YOUR OBJECTIVE.
Can you pull out each line of the data below that includes the word "blue"?

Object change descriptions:
■ ■ ■ ■

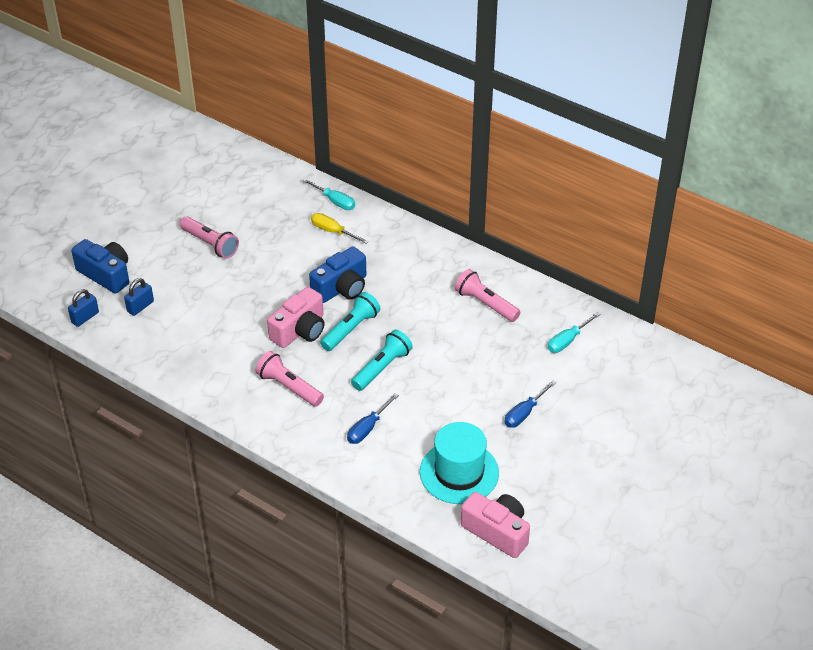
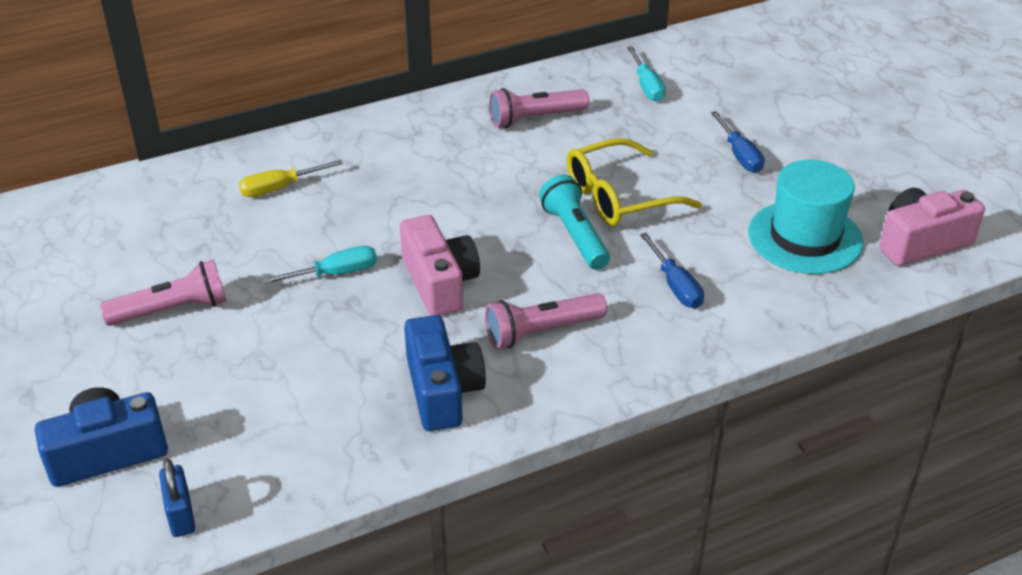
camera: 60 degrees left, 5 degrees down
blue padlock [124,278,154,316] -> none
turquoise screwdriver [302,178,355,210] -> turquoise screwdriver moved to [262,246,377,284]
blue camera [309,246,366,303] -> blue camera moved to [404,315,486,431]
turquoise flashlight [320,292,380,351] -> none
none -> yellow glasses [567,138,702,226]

■ ■ ■ ■

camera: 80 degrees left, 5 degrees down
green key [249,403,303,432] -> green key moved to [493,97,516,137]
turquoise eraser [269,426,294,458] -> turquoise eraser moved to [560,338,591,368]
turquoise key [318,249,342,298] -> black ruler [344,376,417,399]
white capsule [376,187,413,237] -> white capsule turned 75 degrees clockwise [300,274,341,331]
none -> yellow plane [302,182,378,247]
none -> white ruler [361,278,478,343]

■ ■ ■ ■

OUTPUT OF THE EXERCISE.
blue padlock [124,278,154,316] -> none
blue camera [309,246,366,303] -> blue camera moved to [404,315,486,431]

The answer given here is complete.